Reproduce the records below word for word, from the line with "Question: Among these" to the line with "That is True.", including both of those lines. Leave the pictures out of your answer.

▸ Record excerpts:
-.-.-

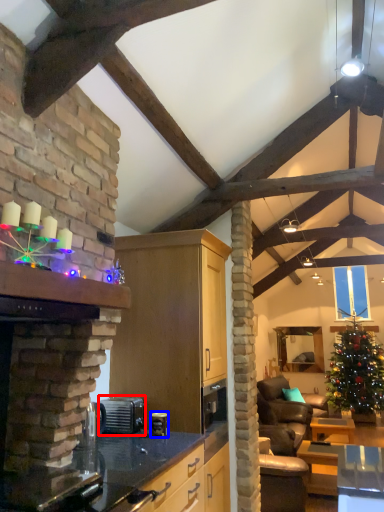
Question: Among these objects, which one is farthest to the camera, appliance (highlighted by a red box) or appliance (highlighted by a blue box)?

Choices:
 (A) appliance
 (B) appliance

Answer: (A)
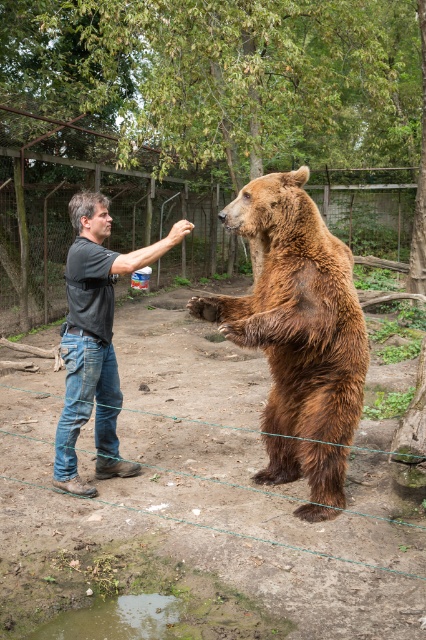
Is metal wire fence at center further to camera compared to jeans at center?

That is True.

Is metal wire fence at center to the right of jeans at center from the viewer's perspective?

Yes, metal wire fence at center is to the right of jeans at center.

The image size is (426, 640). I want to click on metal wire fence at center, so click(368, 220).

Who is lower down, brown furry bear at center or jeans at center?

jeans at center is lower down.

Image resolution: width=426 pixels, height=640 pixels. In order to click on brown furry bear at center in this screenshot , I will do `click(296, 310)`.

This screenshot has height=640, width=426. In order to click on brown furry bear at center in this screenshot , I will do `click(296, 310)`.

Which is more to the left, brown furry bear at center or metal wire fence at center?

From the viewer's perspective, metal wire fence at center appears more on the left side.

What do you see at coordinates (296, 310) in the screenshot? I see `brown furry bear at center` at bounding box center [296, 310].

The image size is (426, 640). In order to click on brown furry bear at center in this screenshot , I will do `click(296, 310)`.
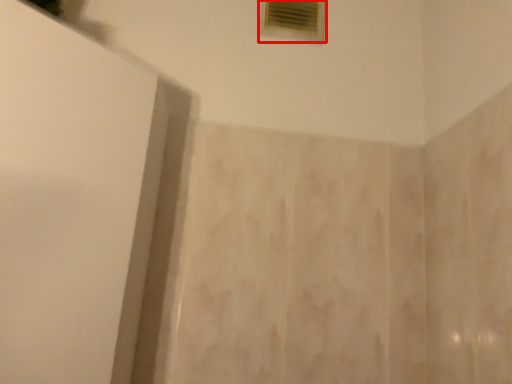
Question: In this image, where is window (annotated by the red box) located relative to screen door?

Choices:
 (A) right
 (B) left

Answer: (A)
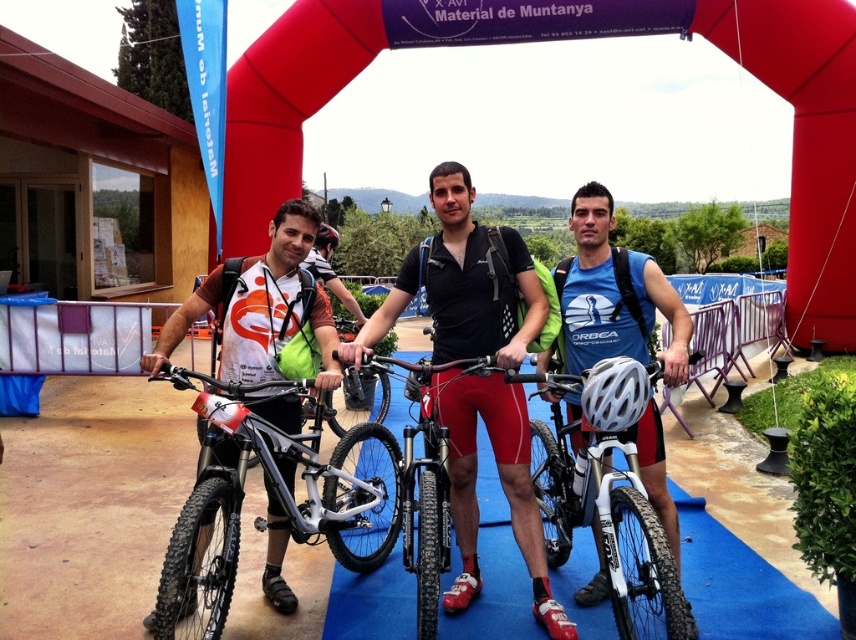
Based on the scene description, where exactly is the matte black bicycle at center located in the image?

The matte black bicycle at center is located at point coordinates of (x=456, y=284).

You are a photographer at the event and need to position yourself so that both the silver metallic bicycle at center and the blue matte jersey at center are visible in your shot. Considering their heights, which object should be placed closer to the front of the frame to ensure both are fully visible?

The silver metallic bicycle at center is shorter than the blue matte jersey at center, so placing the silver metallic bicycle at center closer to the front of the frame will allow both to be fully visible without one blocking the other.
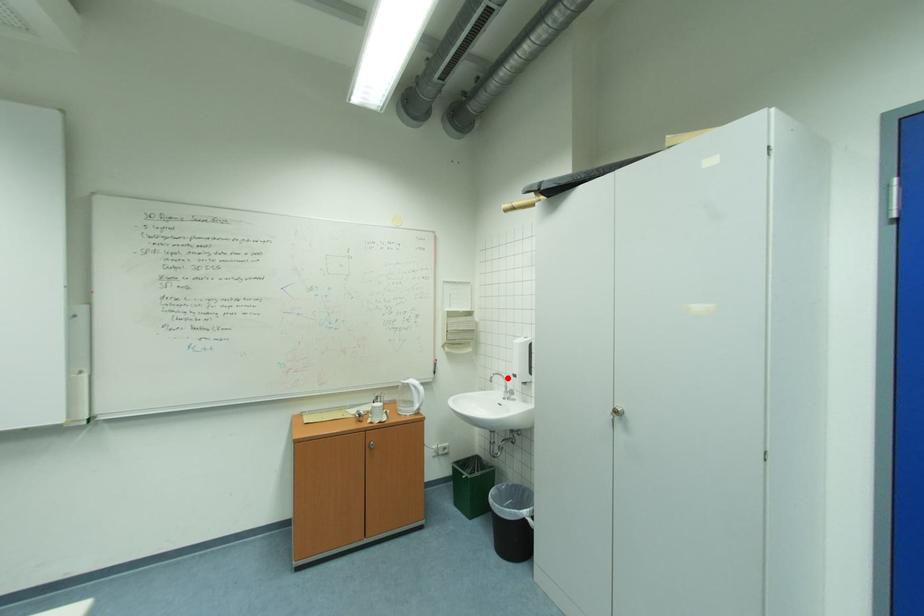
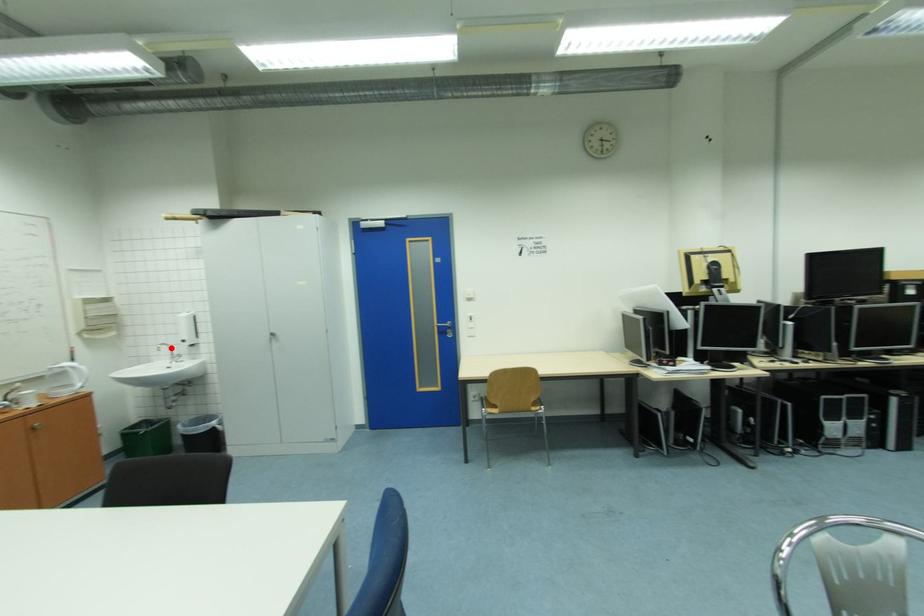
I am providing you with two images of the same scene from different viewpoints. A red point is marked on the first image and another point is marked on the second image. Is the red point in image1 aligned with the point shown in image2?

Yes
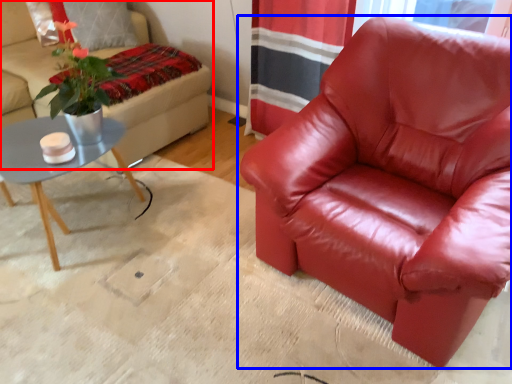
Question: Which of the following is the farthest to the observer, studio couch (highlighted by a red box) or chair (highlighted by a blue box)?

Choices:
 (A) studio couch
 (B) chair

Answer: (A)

-.-.-

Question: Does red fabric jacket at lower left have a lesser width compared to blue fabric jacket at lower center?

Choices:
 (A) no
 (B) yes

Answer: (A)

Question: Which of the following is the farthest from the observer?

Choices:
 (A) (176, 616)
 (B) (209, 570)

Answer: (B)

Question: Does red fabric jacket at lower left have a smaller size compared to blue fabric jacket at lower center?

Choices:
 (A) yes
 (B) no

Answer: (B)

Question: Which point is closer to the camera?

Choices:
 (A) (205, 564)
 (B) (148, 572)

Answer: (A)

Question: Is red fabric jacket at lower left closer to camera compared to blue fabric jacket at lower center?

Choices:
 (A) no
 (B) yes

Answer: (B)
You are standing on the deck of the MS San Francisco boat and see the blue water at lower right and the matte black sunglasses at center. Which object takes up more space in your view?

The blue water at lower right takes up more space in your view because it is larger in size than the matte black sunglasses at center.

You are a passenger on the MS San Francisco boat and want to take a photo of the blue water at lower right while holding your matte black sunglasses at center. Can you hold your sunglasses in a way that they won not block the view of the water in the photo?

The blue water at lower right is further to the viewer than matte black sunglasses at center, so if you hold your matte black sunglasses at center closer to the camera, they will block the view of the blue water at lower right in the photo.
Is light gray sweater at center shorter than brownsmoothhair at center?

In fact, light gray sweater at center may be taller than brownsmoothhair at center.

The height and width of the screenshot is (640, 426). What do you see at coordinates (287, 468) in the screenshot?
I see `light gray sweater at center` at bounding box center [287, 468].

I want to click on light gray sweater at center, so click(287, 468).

-.-.-

▸ Exercise result:
Question: Among these objects, which one is farthest to the camera, appliance (highlighted by a red box) or appliance (highlighted by a blue box)?

Choices:
 (A) appliance
 (B) appliance

Answer: (A)
Is metal wire fence at center further to camera compared to jeans at center?

That is True.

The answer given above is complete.